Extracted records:
Segment Open

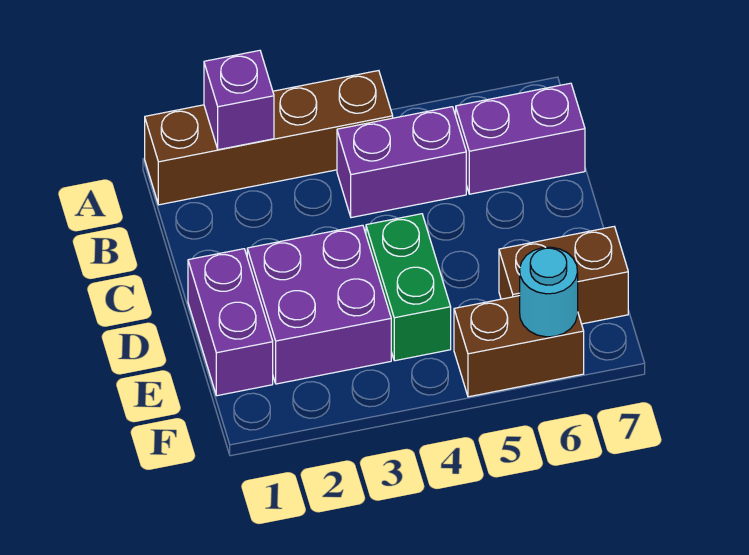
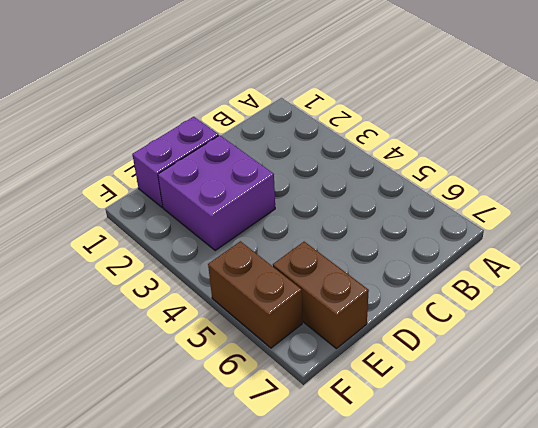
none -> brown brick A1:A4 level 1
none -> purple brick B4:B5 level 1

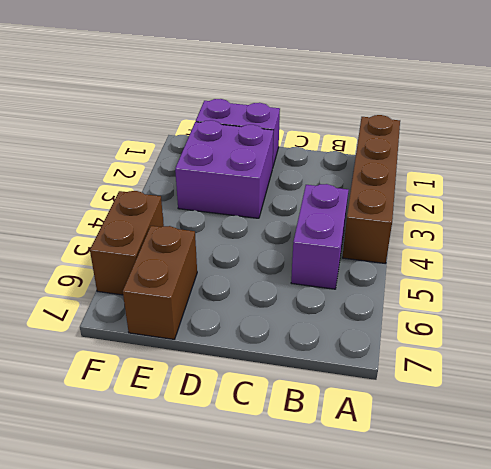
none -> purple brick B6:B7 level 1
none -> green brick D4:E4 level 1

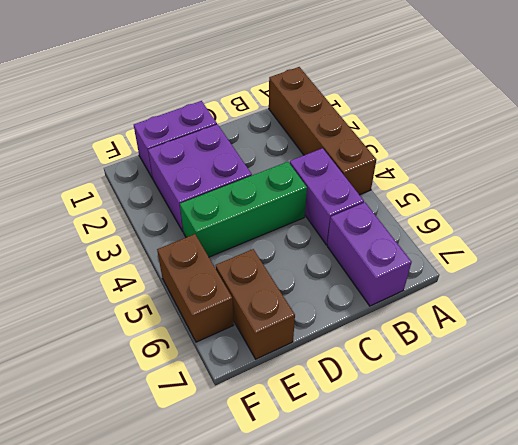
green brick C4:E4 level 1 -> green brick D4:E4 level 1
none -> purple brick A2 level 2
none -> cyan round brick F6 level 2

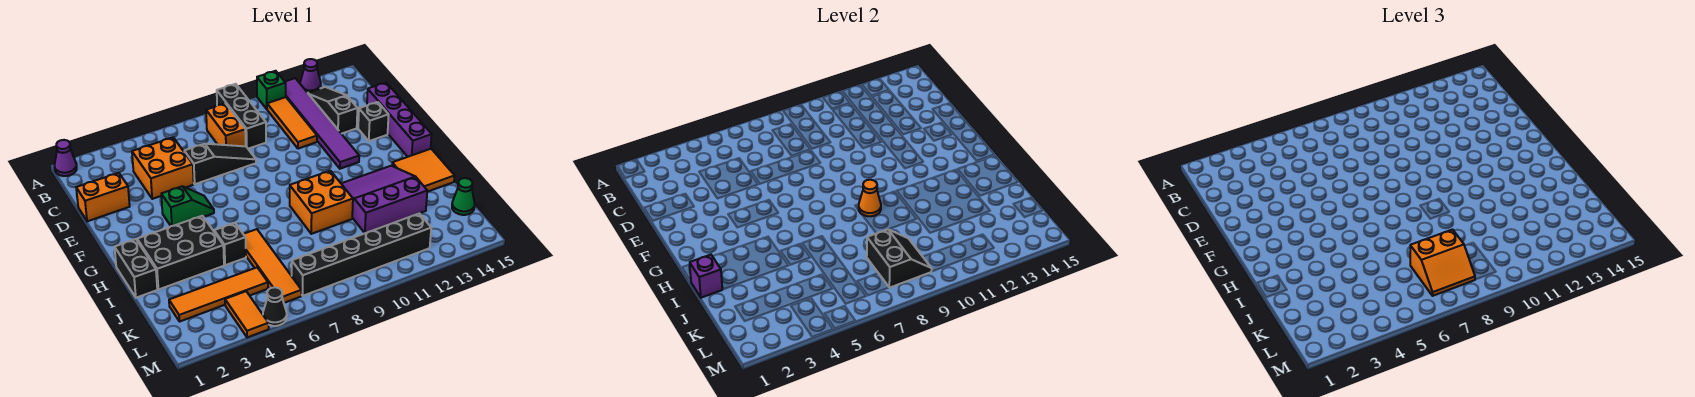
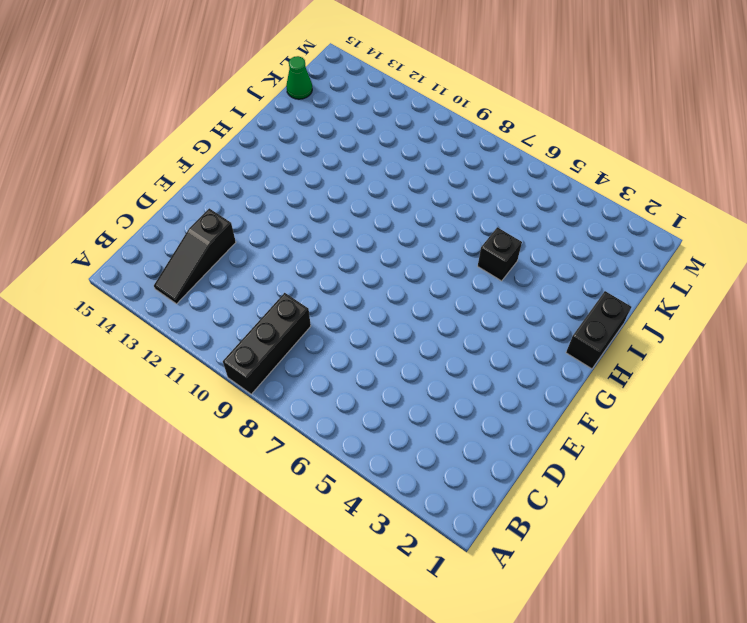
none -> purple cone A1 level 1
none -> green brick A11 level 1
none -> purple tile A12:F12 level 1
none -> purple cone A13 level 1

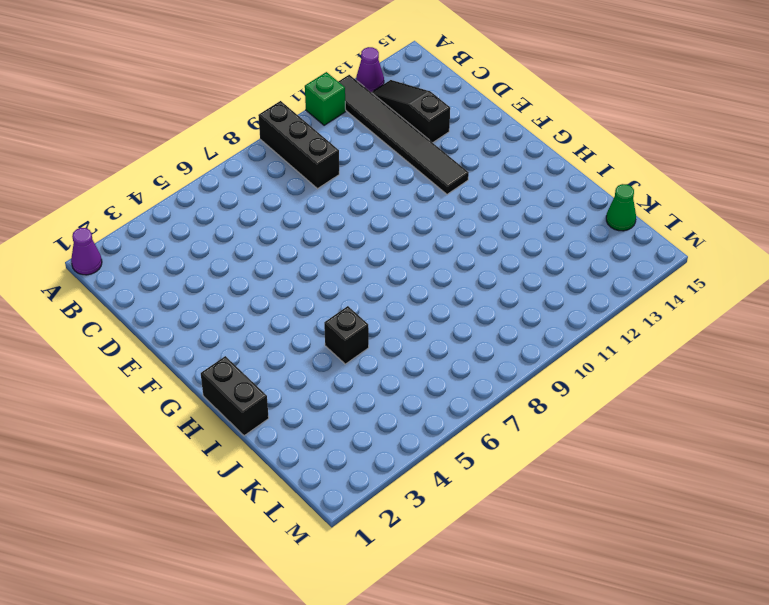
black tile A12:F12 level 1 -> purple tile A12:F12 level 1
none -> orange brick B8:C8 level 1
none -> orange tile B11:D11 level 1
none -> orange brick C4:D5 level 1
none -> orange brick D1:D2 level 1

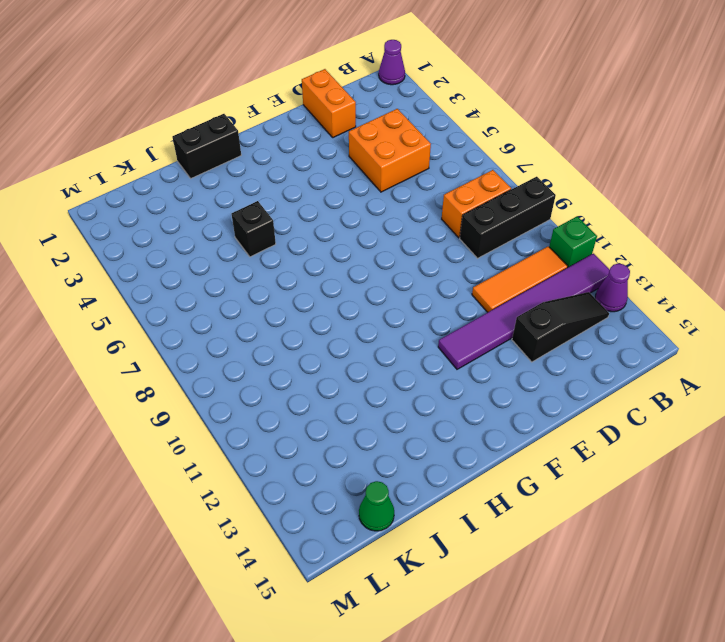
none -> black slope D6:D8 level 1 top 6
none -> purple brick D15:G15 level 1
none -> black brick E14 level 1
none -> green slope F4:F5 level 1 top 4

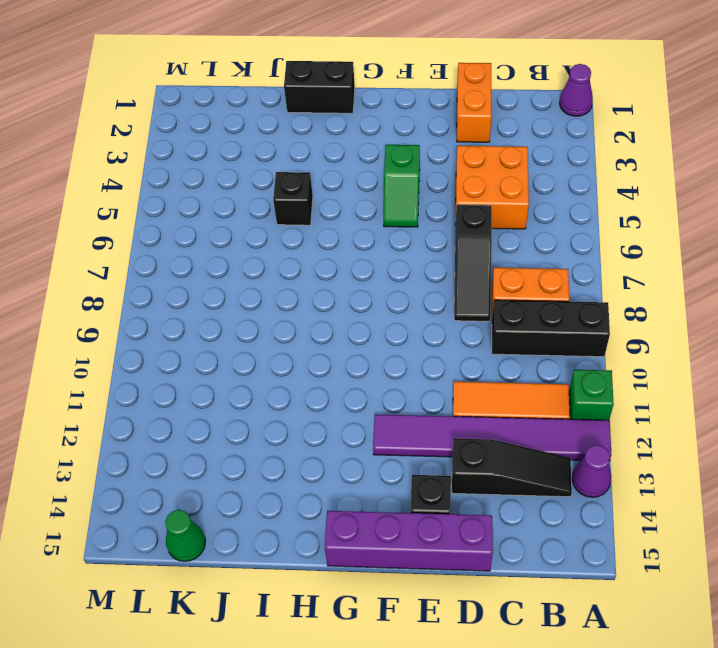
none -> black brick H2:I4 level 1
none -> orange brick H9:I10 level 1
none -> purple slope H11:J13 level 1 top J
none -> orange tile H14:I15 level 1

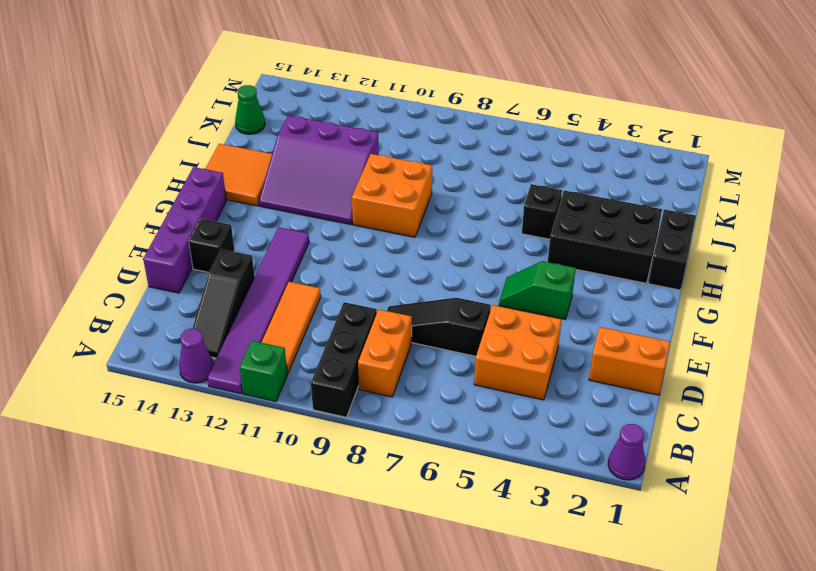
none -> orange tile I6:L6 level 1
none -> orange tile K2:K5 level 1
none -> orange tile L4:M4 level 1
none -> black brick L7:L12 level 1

Segment Closed

Give the number of lines above containing the word "cone", with no other text.

RESPONSE BOX:
2